» Stored dataset items
= Beginning of Section =
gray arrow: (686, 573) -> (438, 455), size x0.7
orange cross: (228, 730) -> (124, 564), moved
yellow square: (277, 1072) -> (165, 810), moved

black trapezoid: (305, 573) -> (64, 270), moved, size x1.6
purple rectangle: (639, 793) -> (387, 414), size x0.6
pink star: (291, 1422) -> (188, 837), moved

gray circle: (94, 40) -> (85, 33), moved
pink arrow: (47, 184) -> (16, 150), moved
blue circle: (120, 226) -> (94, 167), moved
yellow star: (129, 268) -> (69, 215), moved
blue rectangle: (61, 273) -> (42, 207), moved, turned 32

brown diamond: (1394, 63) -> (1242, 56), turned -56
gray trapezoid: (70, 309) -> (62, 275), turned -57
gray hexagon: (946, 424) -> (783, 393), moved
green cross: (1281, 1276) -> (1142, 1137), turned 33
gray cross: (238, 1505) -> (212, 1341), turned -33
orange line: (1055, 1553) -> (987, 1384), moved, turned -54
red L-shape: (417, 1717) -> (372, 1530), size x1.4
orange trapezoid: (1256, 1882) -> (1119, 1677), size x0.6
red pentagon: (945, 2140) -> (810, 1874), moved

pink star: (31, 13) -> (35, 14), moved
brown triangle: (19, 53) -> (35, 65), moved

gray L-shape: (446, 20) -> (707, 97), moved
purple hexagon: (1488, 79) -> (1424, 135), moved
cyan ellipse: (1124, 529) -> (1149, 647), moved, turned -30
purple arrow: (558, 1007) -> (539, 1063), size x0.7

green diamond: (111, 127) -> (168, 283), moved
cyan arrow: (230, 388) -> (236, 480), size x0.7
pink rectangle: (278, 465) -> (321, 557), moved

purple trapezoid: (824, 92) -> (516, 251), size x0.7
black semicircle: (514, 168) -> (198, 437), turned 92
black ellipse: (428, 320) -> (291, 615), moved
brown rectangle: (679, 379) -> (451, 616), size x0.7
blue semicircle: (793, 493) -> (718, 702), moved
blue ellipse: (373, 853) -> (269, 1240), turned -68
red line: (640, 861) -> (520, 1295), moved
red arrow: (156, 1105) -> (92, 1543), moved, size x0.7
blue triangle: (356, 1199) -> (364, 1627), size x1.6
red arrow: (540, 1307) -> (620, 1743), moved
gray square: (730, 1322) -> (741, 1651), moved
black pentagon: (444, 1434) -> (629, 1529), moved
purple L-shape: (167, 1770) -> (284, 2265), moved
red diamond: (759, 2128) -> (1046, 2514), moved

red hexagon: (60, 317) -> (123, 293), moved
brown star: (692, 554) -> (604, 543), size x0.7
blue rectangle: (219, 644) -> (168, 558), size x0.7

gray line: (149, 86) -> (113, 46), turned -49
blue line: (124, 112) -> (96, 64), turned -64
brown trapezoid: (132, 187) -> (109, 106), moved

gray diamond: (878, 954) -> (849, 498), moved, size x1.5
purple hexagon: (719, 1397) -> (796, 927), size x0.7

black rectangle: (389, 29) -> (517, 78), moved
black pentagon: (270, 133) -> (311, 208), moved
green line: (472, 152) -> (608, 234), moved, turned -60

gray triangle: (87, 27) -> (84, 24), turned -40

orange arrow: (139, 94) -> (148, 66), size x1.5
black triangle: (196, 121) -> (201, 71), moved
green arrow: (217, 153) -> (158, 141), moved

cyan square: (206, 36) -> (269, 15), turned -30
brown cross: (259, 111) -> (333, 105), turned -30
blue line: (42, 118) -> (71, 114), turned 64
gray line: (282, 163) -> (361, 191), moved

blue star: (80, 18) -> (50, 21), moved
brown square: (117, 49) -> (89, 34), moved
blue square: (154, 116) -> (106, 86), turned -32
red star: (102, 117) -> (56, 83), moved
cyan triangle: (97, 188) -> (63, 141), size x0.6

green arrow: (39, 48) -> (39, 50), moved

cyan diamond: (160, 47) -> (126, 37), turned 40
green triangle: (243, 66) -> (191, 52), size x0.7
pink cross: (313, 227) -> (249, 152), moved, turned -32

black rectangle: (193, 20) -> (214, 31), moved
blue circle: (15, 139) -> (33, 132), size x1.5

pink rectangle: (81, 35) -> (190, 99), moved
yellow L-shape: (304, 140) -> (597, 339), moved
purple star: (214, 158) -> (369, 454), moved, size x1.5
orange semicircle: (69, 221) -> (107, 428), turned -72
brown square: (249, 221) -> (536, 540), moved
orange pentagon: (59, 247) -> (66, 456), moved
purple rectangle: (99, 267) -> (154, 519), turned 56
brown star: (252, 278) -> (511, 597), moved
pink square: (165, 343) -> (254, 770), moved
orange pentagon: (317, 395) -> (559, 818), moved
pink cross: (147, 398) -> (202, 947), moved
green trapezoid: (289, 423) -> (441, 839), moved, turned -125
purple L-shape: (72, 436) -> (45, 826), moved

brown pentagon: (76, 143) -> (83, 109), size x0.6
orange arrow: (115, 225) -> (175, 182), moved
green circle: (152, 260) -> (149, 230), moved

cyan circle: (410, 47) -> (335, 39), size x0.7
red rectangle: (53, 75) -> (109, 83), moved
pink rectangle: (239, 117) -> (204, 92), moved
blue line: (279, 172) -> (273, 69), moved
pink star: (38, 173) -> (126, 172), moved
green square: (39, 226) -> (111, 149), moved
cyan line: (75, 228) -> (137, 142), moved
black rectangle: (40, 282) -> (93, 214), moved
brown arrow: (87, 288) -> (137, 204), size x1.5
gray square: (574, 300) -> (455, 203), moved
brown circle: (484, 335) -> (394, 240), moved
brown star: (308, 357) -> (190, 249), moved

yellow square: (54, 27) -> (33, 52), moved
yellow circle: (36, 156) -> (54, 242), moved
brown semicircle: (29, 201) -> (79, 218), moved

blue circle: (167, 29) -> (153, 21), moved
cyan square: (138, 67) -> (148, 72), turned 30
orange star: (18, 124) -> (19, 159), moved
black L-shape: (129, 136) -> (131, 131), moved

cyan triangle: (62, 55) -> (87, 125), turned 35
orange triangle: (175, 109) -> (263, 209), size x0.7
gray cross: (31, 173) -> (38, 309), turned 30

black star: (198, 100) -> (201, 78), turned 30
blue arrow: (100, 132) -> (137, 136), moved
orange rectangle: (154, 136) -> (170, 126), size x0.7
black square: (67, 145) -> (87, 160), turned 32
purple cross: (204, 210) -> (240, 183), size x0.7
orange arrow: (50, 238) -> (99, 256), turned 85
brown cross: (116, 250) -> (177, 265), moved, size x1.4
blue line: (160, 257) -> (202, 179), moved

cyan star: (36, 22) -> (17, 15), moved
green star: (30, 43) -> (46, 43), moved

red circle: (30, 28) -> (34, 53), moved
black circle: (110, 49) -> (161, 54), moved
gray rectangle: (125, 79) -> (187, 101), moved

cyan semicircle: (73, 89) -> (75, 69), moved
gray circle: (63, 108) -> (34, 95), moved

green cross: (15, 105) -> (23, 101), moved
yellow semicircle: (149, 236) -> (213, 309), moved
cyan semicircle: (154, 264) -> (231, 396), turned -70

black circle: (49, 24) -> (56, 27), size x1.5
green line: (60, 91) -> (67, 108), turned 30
= End of Section =
» PROBLEM DESCRIPTION
Copy the entries above exactly, but only from the line holding "black trapezoid: (305, 573)" through the line holding "red diamond: (759, 2128)", both included.

» RESPONSE
black trapezoid: (305, 573) -> (64, 270), moved, size x1.6
purple rectangle: (639, 793) -> (387, 414), size x0.6
pink star: (291, 1422) -> (188, 837), moved

gray circle: (94, 40) -> (85, 33), moved
pink arrow: (47, 184) -> (16, 150), moved
blue circle: (120, 226) -> (94, 167), moved
yellow star: (129, 268) -> (69, 215), moved
blue rectangle: (61, 273) -> (42, 207), moved, turned 32

brown diamond: (1394, 63) -> (1242, 56), turned -56
gray trapezoid: (70, 309) -> (62, 275), turned -57
gray hexagon: (946, 424) -> (783, 393), moved
green cross: (1281, 1276) -> (1142, 1137), turned 33
gray cross: (238, 1505) -> (212, 1341), turned -33
orange line: (1055, 1553) -> (987, 1384), moved, turned -54
red L-shape: (417, 1717) -> (372, 1530), size x1.4
orange trapezoid: (1256, 1882) -> (1119, 1677), size x0.6
red pentagon: (945, 2140) -> (810, 1874), moved

pink star: (31, 13) -> (35, 14), moved
brown triangle: (19, 53) -> (35, 65), moved

gray L-shape: (446, 20) -> (707, 97), moved
purple hexagon: (1488, 79) -> (1424, 135), moved
cyan ellipse: (1124, 529) -> (1149, 647), moved, turned -30
purple arrow: (558, 1007) -> (539, 1063), size x0.7

green diamond: (111, 127) -> (168, 283), moved
cyan arrow: (230, 388) -> (236, 480), size x0.7
pink rectangle: (278, 465) -> (321, 557), moved

purple trapezoid: (824, 92) -> (516, 251), size x0.7
black semicircle: (514, 168) -> (198, 437), turned 92
black ellipse: (428, 320) -> (291, 615), moved
brown rectangle: (679, 379) -> (451, 616), size x0.7
blue semicircle: (793, 493) -> (718, 702), moved
blue ellipse: (373, 853) -> (269, 1240), turned -68
red line: (640, 861) -> (520, 1295), moved
red arrow: (156, 1105) -> (92, 1543), moved, size x0.7
blue triangle: (356, 1199) -> (364, 1627), size x1.6
red arrow: (540, 1307) -> (620, 1743), moved
gray square: (730, 1322) -> (741, 1651), moved
black pentagon: (444, 1434) -> (629, 1529), moved
purple L-shape: (167, 1770) -> (284, 2265), moved
red diamond: (759, 2128) -> (1046, 2514), moved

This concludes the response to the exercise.